## Data records
——————————

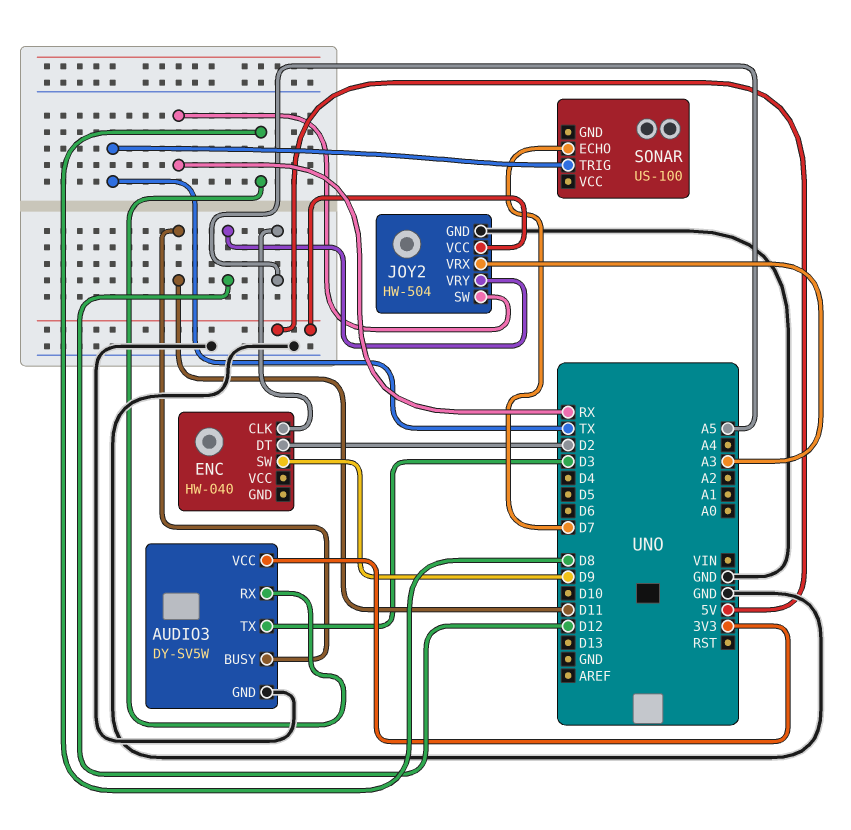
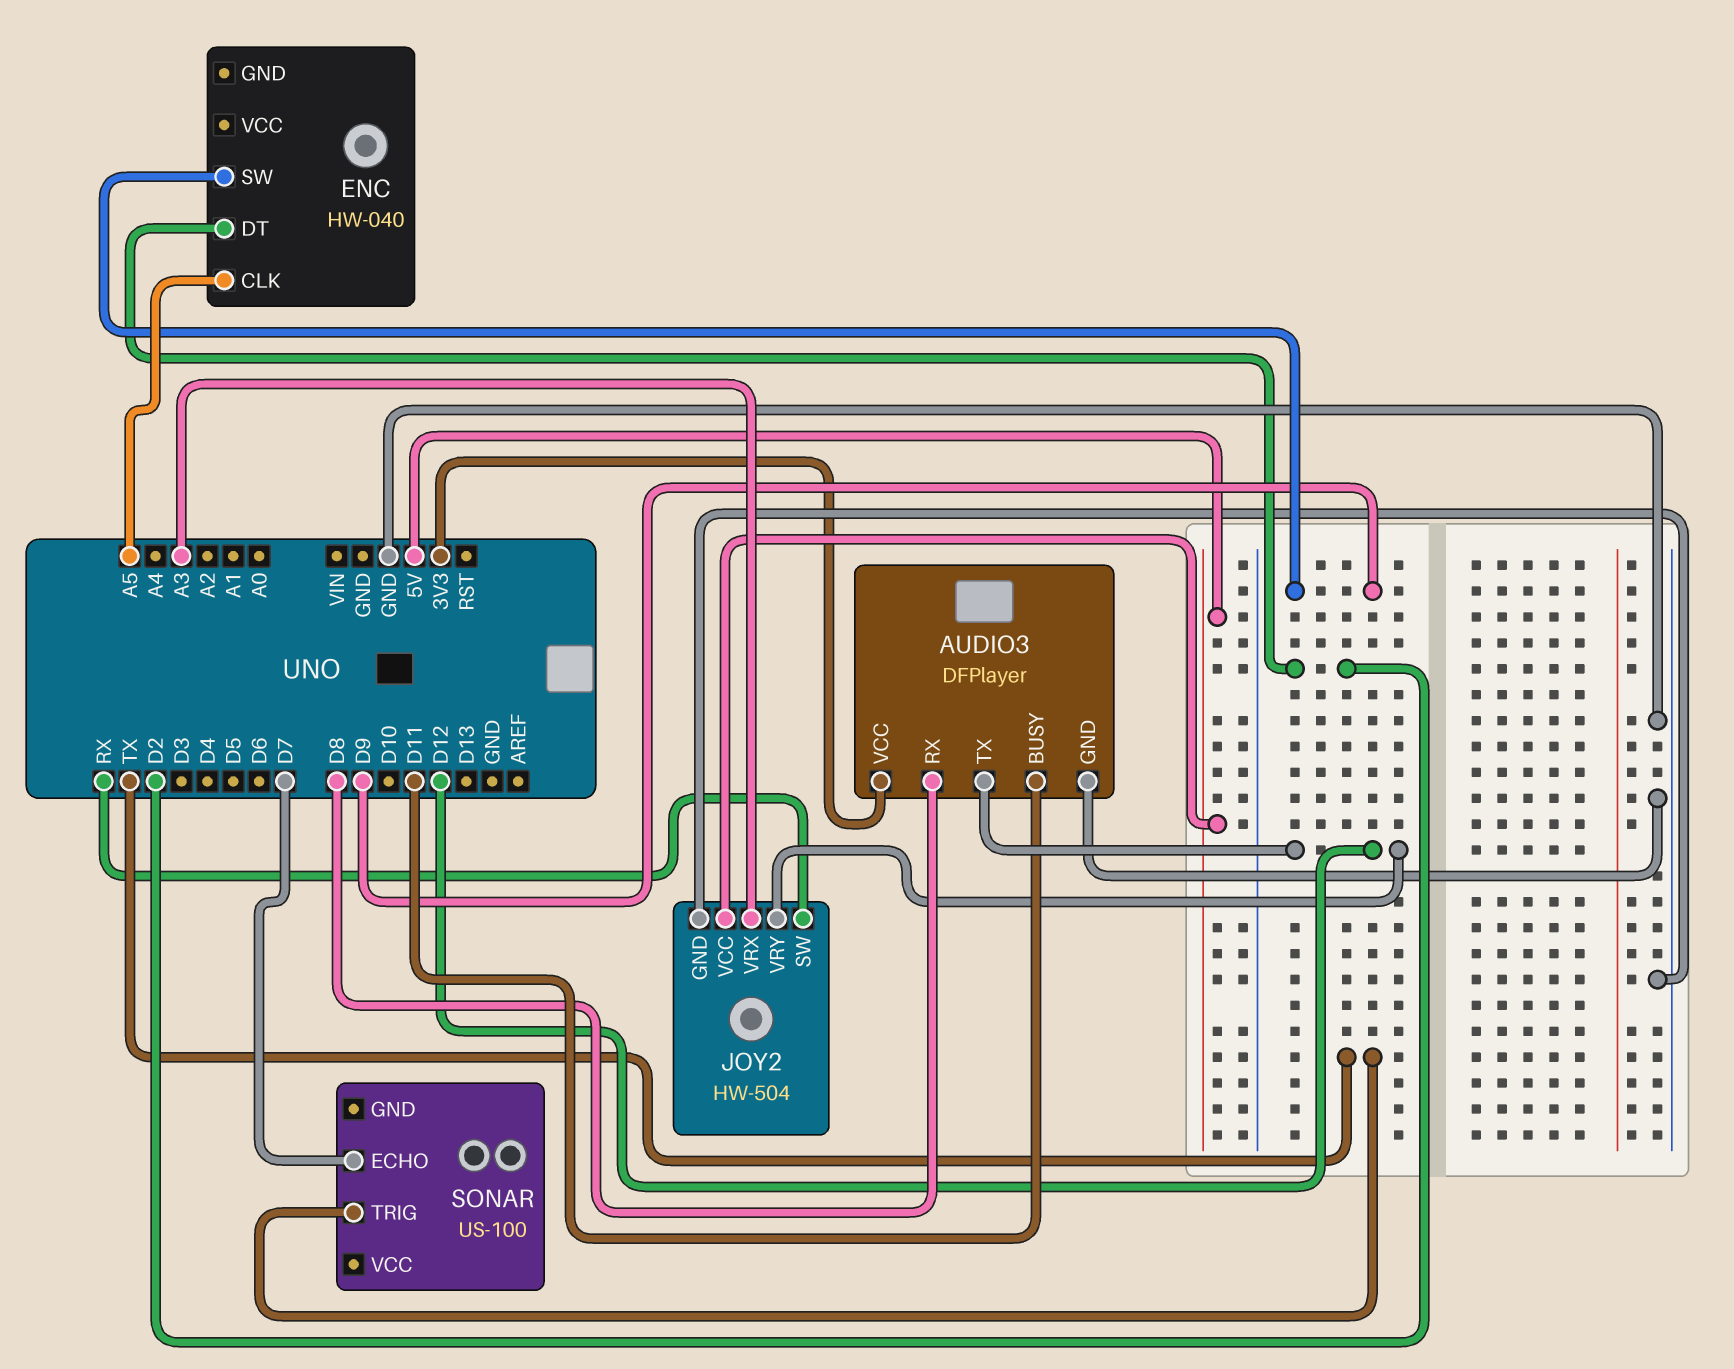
AUDIO3: DY-SV5W -> DFPlayer
AUDIO3 pin TX: D3 -> D12

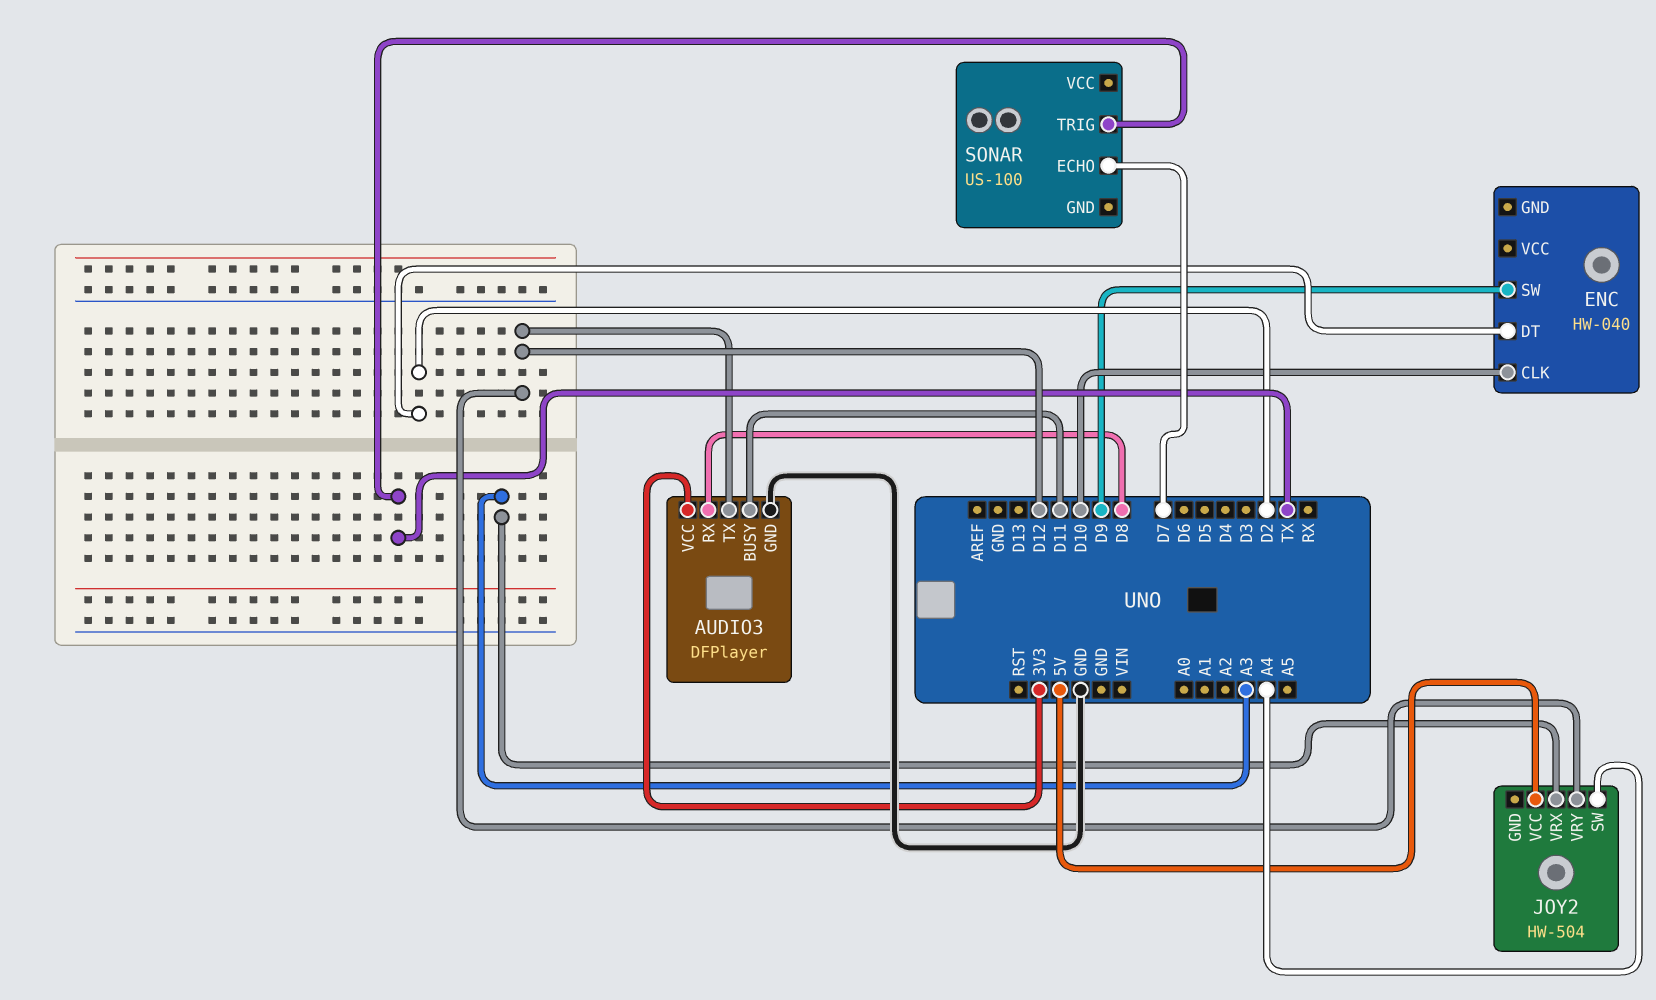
ENC pin CLK: A5 -> D10
JOY2 pin GND: GND -> none
JOY2 pin SW: RX -> A4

——————————

## Work task
Give the complete material again, exactly as written. Do not include the pictures.

## Solved exercise
AUDIO3: DY-SV5W -> DFPlayer
AUDIO3 pin TX: D3 -> D12

ENC pin CLK: A5 -> D10
JOY2 pin GND: GND -> none
JOY2 pin SW: RX -> A4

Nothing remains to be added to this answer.